▶ [JOB ITEM]: In the material below, find the line containing "[(78,320),(53,331),(56,337),(80,325),(78,320)]" and the line containing "[(169,295),(149,307),(159,324),(180,312),(179,312),(169,295)]". Output those two lines and all lines between them exactly, without pictures.

▶ [EXCERPTED RECORDS]:
----------------

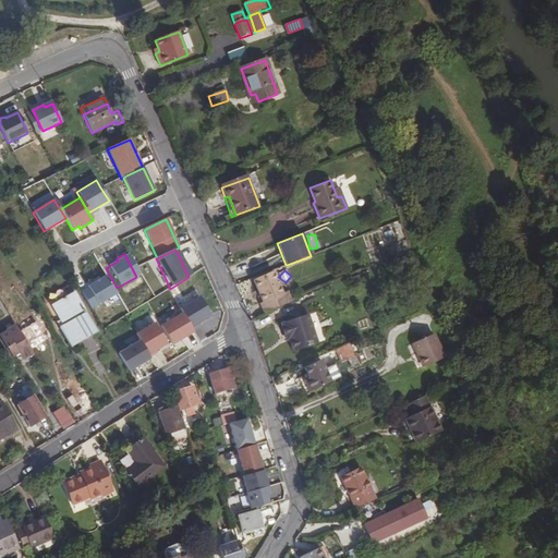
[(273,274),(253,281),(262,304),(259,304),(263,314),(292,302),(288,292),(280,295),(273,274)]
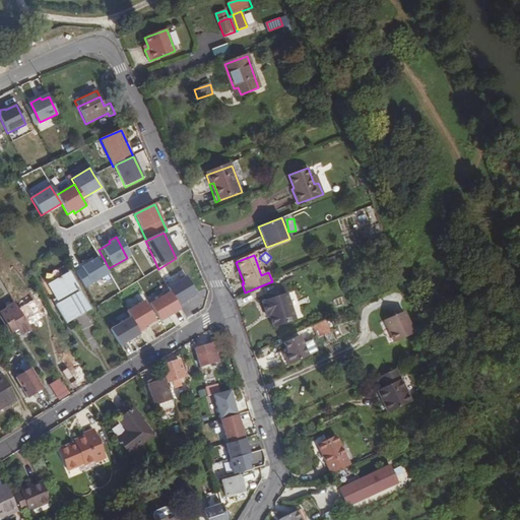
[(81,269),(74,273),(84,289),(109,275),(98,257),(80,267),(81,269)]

----------------

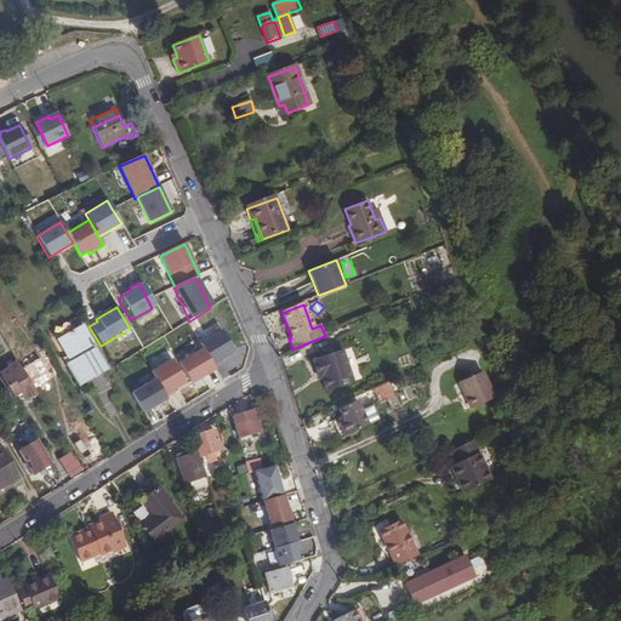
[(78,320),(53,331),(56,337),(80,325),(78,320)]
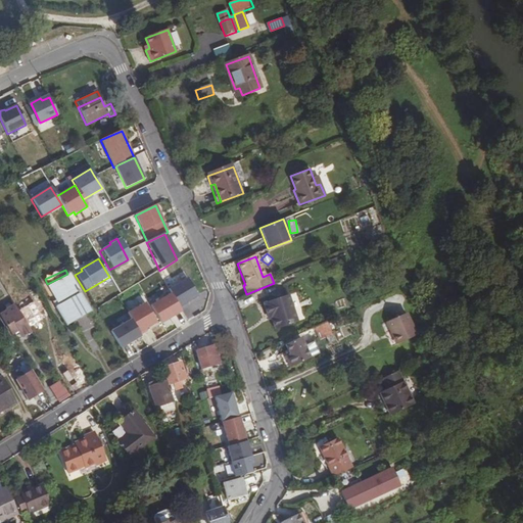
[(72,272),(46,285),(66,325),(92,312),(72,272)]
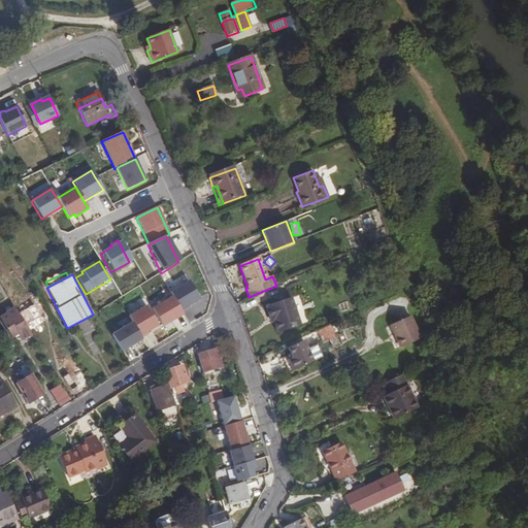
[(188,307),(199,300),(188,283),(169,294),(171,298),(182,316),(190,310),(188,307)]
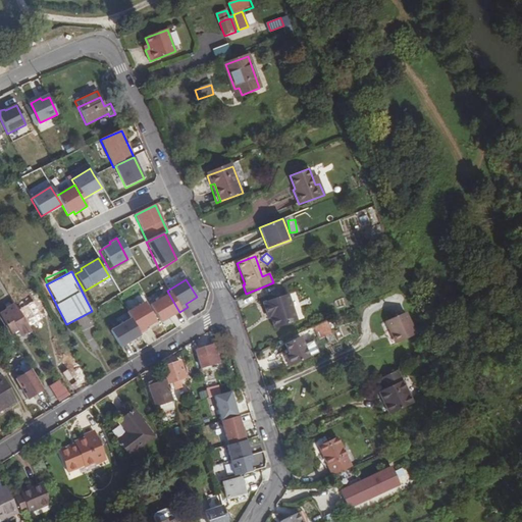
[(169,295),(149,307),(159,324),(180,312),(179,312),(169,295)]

----------------

▶ [EXERCISE RESPONSE]:
[(78,320),(53,331),(56,337),(80,325),(78,320)]
[(72,272),(46,285),(66,325),(92,312),(72,272)]
[(188,307),(199,300),(188,283),(169,294),(171,298),(182,316),(190,310),(188,307)]
[(169,295),(149,307),(159,324),(180,312),(179,312),(169,295)]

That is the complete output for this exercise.